» **Input data**
☆ ☆ ☆ ☆
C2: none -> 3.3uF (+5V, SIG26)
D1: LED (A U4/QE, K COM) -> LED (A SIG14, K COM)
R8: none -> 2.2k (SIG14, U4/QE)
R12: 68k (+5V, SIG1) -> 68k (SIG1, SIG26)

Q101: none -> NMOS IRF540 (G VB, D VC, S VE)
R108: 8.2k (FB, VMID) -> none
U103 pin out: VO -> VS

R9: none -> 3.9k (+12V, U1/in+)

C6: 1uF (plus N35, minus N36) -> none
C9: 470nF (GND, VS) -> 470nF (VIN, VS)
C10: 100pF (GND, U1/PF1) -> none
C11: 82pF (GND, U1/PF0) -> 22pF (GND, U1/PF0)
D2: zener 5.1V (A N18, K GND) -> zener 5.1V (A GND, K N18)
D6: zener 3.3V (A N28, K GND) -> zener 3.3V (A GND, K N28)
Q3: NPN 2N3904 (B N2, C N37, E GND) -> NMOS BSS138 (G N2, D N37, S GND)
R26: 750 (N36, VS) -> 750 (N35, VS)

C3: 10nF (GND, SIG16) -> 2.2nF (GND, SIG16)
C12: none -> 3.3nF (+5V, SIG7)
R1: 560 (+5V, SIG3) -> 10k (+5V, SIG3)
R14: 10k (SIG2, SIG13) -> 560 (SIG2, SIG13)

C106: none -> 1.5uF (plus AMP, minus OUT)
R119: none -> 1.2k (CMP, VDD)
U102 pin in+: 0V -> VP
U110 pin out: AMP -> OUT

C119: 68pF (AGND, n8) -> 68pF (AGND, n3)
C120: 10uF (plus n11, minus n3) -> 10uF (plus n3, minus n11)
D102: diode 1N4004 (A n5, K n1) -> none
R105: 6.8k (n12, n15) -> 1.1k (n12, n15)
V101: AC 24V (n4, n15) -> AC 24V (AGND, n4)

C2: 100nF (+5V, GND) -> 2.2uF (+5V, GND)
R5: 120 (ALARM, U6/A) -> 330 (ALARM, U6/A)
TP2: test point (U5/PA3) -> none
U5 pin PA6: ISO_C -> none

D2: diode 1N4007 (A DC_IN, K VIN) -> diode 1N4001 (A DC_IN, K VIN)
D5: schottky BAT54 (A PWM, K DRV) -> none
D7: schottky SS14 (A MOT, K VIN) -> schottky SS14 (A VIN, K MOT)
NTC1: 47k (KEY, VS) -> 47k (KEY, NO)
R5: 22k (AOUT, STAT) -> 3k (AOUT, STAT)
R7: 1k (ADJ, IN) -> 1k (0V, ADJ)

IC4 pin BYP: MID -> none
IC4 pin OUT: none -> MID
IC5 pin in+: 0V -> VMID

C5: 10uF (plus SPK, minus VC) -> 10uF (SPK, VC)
☆ ☆ ☆ ☆
» **Exercise directions**
Please write out all of the records above, character for character.

» **Reply**
C2: none -> 3.3uF (+5V, SIG26)
D1: LED (A U4/QE, K COM) -> LED (A SIG14, K COM)
R8: none -> 2.2k (SIG14, U4/QE)
R12: 68k (+5V, SIG1) -> 68k (SIG1, SIG26)

Q101: none -> NMOS IRF540 (G VB, D VC, S VE)
R108: 8.2k (FB, VMID) -> none
U103 pin out: VO -> VS

R9: none -> 3.9k (+12V, U1/in+)

C6: 1uF (plus N35, minus N36) -> none
C9: 470nF (GND, VS) -> 470nF (VIN, VS)
C10: 100pF (GND, U1/PF1) -> none
C11: 82pF (GND, U1/PF0) -> 22pF (GND, U1/PF0)
D2: zener 5.1V (A N18, K GND) -> zener 5.1V (A GND, K N18)
D6: zener 3.3V (A N28, K GND) -> zener 3.3V (A GND, K N28)
Q3: NPN 2N3904 (B N2, C N37, E GND) -> NMOS BSS138 (G N2, D N37, S GND)
R26: 750 (N36, VS) -> 750 (N35, VS)

C3: 10nF (GND, SIG16) -> 2.2nF (GND, SIG16)
C12: none -> 3.3nF (+5V, SIG7)
R1: 560 (+5V, SIG3) -> 10k (+5V, SIG3)
R14: 10k (SIG2, SIG13) -> 560 (SIG2, SIG13)

C106: none -> 1.5uF (plus AMP, minus OUT)
R119: none -> 1.2k (CMP, VDD)
U102 pin in+: 0V -> VP
U110 pin out: AMP -> OUT

C119: 68pF (AGND, n8) -> 68pF (AGND, n3)
C120: 10uF (plus n11, minus n3) -> 10uF (plus n3, minus n11)
D102: diode 1N4004 (A n5, K n1) -> none
R105: 6.8k (n12, n15) -> 1.1k (n12, n15)
V101: AC 24V (n4, n15) -> AC 24V (AGND, n4)

C2: 100nF (+5V, GND) -> 2.2uF (+5V, GND)
R5: 120 (ALARM, U6/A) -> 330 (ALARM, U6/A)
TP2: test point (U5/PA3) -> none
U5 pin PA6: ISO_C -> none

D2: diode 1N4007 (A DC_IN, K VIN) -> diode 1N4001 (A DC_IN, K VIN)
D5: schottky BAT54 (A PWM, K DRV) -> none
D7: schottky SS14 (A MOT, K VIN) -> schottky SS14 (A VIN, K MOT)
NTC1: 47k (KEY, VS) -> 47k (KEY, NO)
R5: 22k (AOUT, STAT) -> 3k (AOUT, STAT)
R7: 1k (ADJ, IN) -> 1k (0V, ADJ)

IC4 pin BYP: MID -> none
IC4 pin OUT: none -> MID
IC5 pin in+: 0V -> VMID

C5: 10uF (plus SPK, minus VC) -> 10uF (SPK, VC)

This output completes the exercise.